**Provided data**
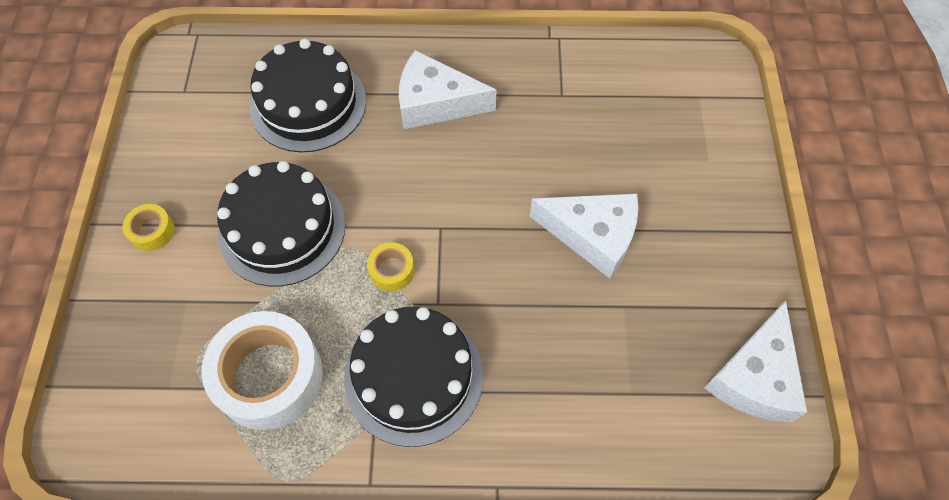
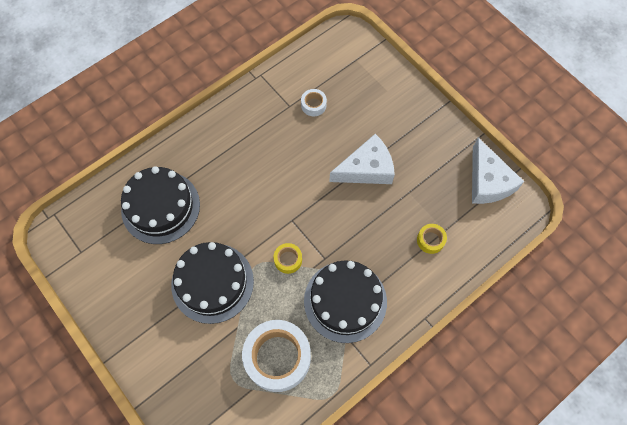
camera: 40 degrees left, 5 degrees up
(152, 231) = (143, 339): yellow tape -> yellow tape (430, 240)
(435, 103) = (229, 156): white cheese -> none
(593, 114) = (313, 105): none -> white tape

**Exercise description**
Up to and including the last line of the data, copy each line exactly, starting with the line that contains "(435, 103) = (229, 156): white cheese -> none".

**Response box**
(435, 103) = (229, 156): white cheese -> none
(593, 114) = (313, 105): none -> white tape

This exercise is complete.